[Opening INPUT section]
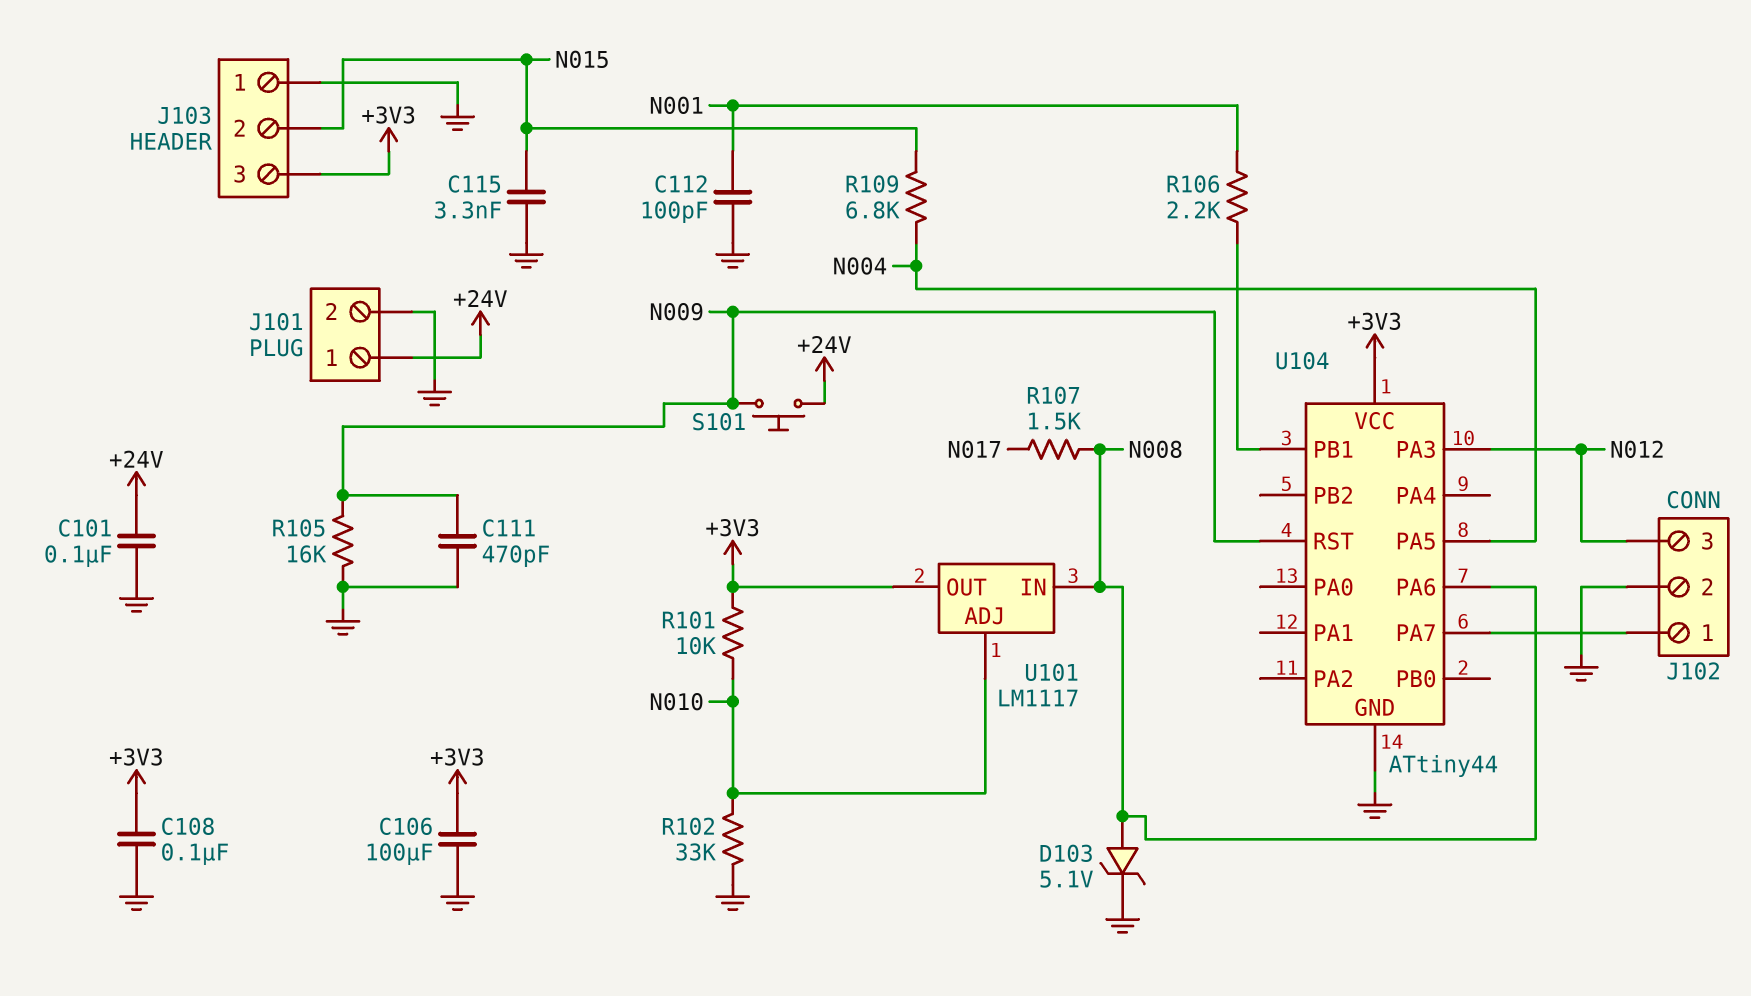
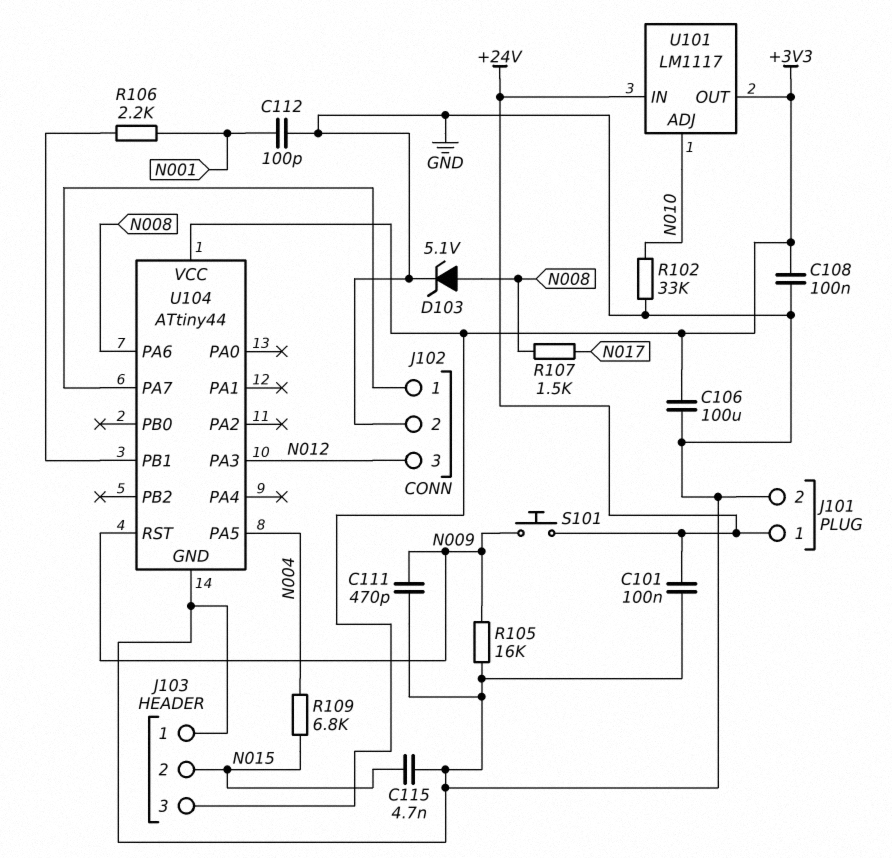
C115: 3.3nF (GND, N015) -> 4.7nF (GND, N015)
R101: 10k (+3V3, N010) -> none
U101 pin IN: N008 -> +24V

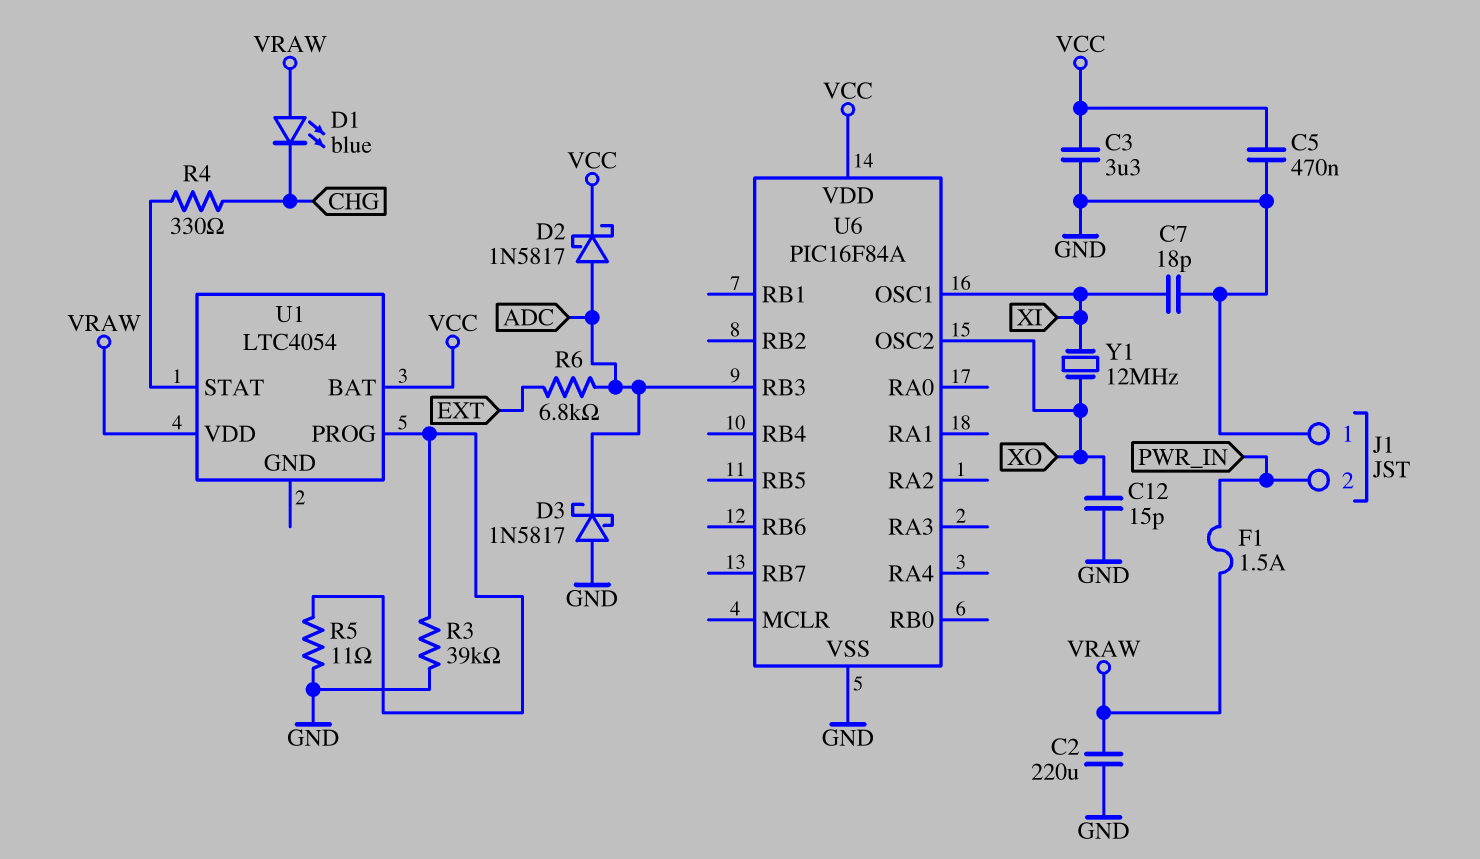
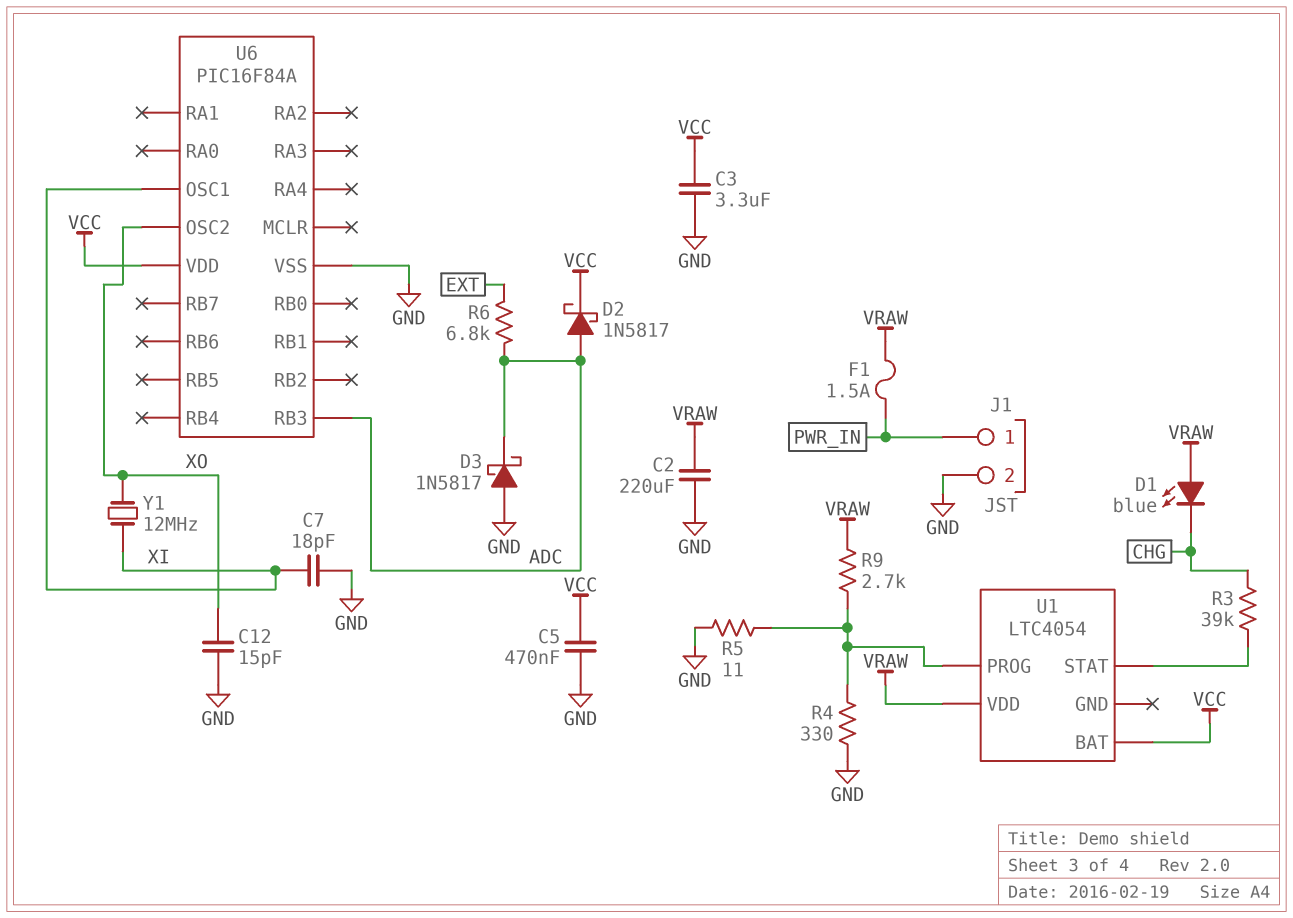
J1 pin 1: GND -> PWR_IN
J1 pin 2: PWR_IN -> GND
R3: 39k (GND, U1/PROG) -> 39k (CHG, U1/STAT)
R4: 330 (CHG, U1/STAT) -> 330 (GND, U1/PROG)
R9: none -> 2.7k (U1/PROG, VRAW)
[Closing INPUT section]
▶ **TASK TO CARRY OUT**: The reply should consist only of the line containing "R3: 39k (GND, U1/PROG) -> 39k (CHG, U1/STAT)" and all lines after it in the listing above, reproduced exactly.

▶ **RESPONSE AREA**:
R3: 39k (GND, U1/PROG) -> 39k (CHG, U1/STAT)
R4: 330 (CHG, U1/STAT) -> 330 (GND, U1/PROG)
R9: none -> 2.7k (U1/PROG, VRAW)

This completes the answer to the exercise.